Challenge » List every line in the block of data below that contains the string "Does", treating case as significant.

====== Dataset entries ======

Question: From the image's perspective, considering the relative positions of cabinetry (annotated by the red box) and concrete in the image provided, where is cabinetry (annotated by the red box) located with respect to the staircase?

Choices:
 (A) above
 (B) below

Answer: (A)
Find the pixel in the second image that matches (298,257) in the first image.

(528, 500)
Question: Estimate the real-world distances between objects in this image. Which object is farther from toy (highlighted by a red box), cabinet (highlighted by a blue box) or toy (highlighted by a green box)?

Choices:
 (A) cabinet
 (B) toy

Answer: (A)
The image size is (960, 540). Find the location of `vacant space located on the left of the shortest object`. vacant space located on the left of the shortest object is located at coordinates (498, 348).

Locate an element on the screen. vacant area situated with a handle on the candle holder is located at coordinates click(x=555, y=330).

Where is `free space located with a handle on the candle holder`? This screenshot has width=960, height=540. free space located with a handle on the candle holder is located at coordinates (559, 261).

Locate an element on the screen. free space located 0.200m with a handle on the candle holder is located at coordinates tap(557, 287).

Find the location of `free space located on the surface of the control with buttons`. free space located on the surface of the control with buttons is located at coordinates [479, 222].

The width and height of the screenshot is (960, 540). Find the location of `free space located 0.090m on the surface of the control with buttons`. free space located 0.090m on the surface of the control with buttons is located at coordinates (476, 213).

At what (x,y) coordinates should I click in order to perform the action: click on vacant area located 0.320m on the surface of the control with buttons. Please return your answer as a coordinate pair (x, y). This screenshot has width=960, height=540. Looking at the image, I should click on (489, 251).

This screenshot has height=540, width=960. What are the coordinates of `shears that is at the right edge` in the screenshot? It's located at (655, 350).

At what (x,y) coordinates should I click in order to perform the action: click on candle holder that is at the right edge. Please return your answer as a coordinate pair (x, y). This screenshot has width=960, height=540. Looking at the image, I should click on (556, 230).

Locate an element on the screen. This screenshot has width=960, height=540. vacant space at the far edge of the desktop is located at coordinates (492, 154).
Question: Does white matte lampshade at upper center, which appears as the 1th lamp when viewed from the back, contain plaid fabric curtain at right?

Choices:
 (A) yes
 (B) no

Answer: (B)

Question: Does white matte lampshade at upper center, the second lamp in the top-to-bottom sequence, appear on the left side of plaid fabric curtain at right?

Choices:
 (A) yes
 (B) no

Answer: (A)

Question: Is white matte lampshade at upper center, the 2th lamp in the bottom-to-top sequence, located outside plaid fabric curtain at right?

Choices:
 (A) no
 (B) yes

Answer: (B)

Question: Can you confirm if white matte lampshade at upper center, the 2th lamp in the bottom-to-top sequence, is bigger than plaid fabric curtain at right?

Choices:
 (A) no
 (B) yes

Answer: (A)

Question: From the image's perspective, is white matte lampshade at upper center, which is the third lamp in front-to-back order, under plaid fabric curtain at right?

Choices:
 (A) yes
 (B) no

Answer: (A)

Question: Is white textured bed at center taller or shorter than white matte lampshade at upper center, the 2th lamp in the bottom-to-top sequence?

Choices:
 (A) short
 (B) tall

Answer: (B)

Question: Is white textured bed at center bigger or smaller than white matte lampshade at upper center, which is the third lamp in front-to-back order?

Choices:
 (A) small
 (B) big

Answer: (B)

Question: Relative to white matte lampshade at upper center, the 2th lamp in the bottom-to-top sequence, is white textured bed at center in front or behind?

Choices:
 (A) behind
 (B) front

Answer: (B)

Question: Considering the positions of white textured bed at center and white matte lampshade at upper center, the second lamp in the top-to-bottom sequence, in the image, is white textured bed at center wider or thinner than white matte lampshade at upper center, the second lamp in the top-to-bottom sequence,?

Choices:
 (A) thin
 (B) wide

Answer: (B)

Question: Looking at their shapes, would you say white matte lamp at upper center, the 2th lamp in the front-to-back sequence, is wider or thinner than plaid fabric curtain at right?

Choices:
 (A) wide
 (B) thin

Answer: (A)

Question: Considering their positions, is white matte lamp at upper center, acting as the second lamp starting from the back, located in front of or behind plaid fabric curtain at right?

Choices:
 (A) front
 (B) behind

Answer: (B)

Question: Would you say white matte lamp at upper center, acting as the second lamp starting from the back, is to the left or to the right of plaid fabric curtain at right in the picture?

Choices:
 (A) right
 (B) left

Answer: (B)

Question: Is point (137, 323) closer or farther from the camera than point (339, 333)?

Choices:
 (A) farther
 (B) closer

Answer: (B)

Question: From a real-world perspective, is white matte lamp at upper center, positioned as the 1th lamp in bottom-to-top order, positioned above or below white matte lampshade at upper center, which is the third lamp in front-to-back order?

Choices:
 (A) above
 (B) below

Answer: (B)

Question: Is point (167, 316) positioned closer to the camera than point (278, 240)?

======

Response to this task »
Question: Does white matte lampshade at upper center, which appears as the 1th lamp when viewed from the back, contain plaid fabric curtain at right?
Question: Does white matte lampshade at upper center, the second lamp in the top-to-bottom sequence, appear on the left side of plaid fabric curtain at right?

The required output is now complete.